What is being asked: Give a single number in reply. It is the count of lines below that contain the string "pyramid".

Data shown:
--
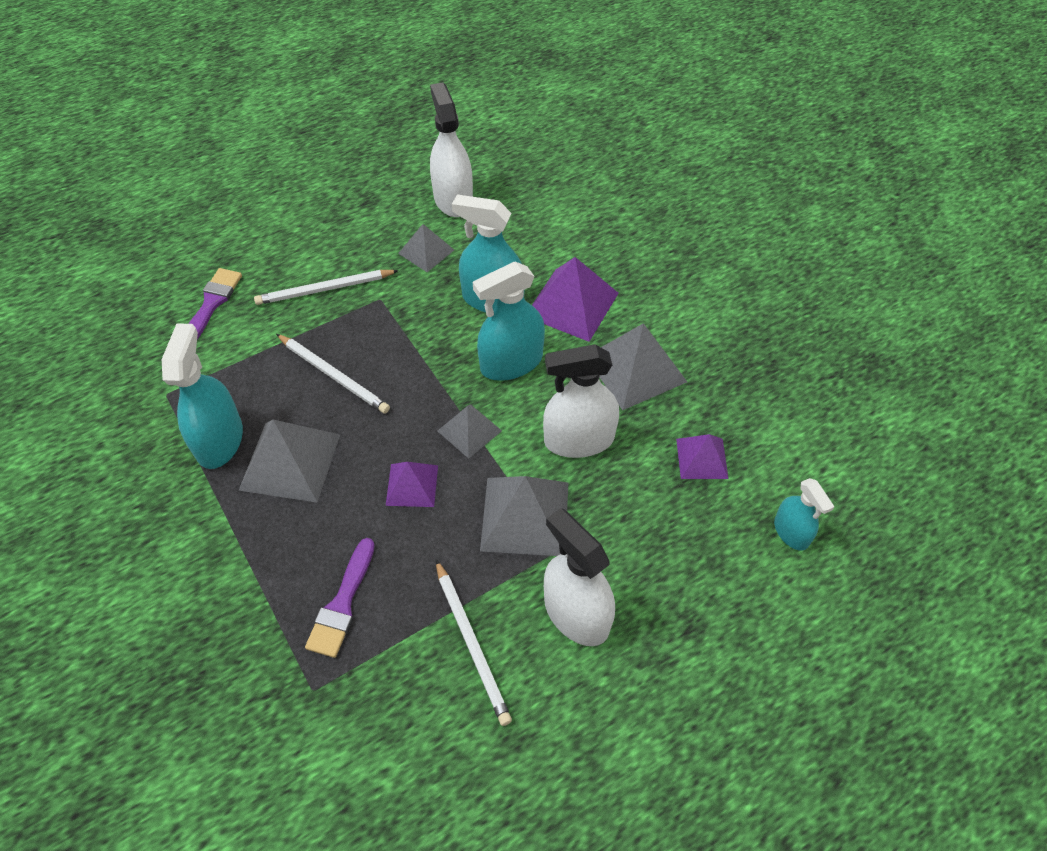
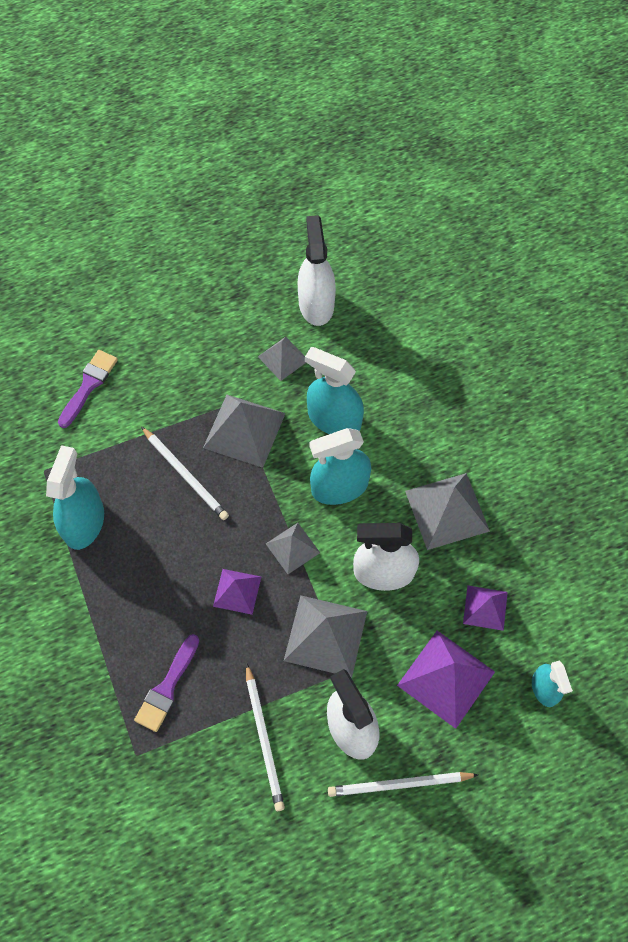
camera: 10 degrees right, 10 degrees up
grey pyramid [239,420,340,502] -> grey pyramid moved to [203,395,286,468]
white pencil [254,270,399,305] -> white pencil moved to [328,772,478,797]
purple pyramid [532,257,619,342] -> purple pyramid moved to [397,631,495,729]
--
Problem solution: 2